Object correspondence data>
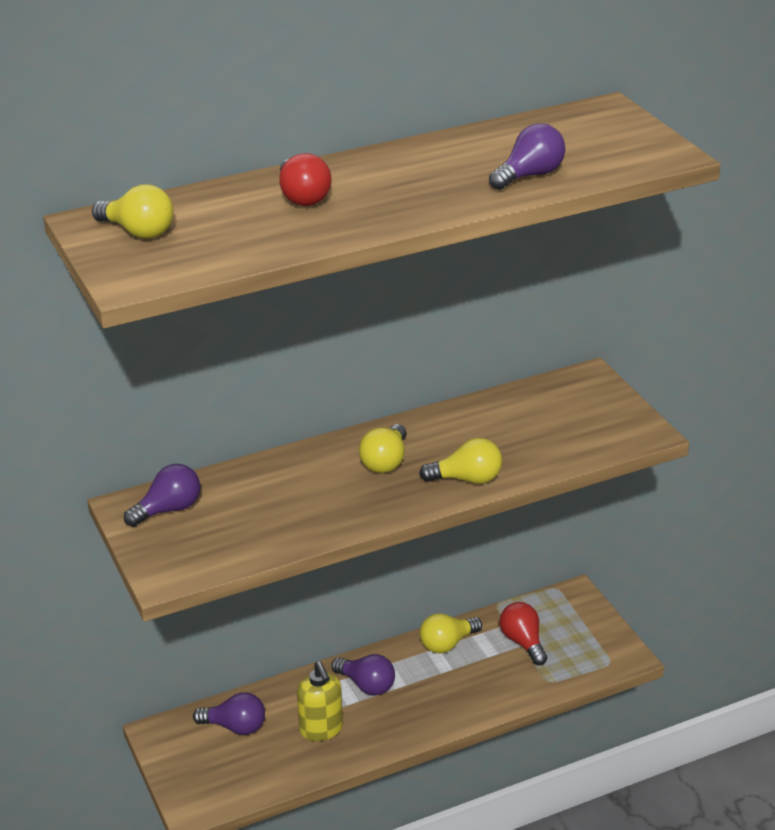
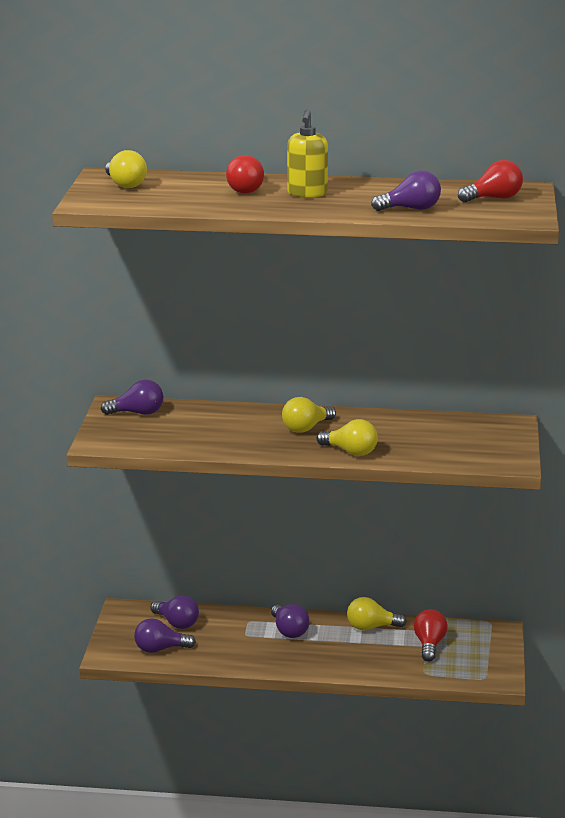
camera: 30 degrees right, 10 degrees down
yellow soap dispenser [297,661,343,741] -> yellow soap dispenser moved to [287,109,328,198]
none -> purple light bulb [134,618,196,653]
none -> red light bulb [458,160,523,202]

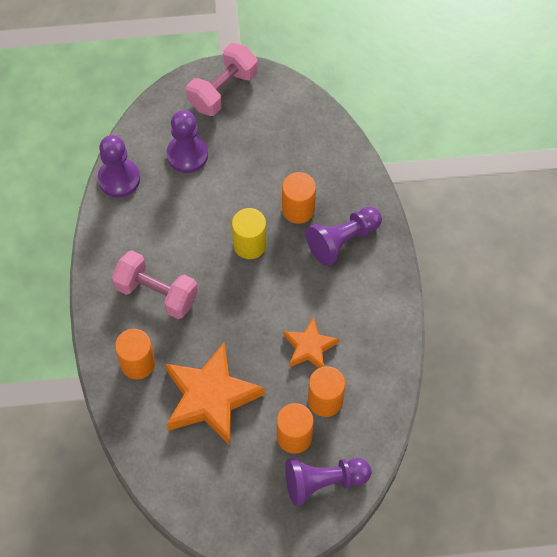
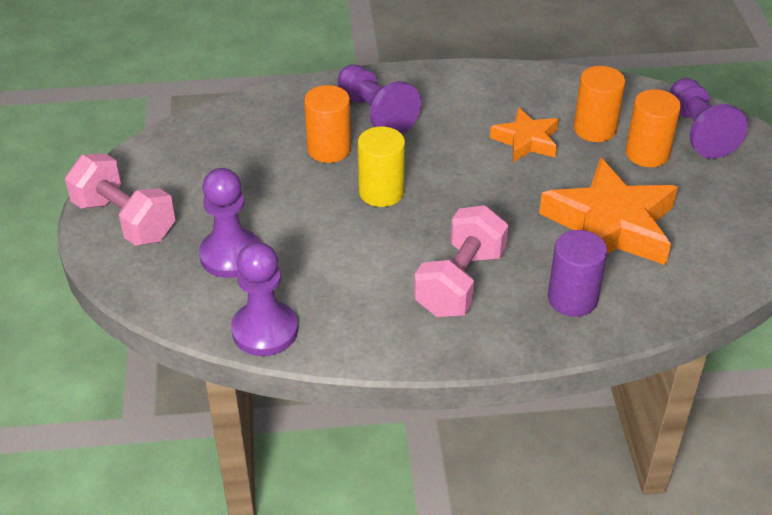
camera: 90 degrees left, 20 degrees down
orange cylinder [115,329,155,379] -> purple cylinder [548,230,607,317]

WHAT YOU ARE ASKED TO DO> Retype the records exactly. Any image in them should not appear in what you write.

WRITTEN SOLUTION>
camera: 30 degrees right, 10 degrees down
yellow soap dispenser [297,661,343,741] -> yellow soap dispenser moved to [287,109,328,198]
none -> purple light bulb [134,618,196,653]
none -> red light bulb [458,160,523,202]

camera: 90 degrees left, 20 degrees down
orange cylinder [115,329,155,379] -> purple cylinder [548,230,607,317]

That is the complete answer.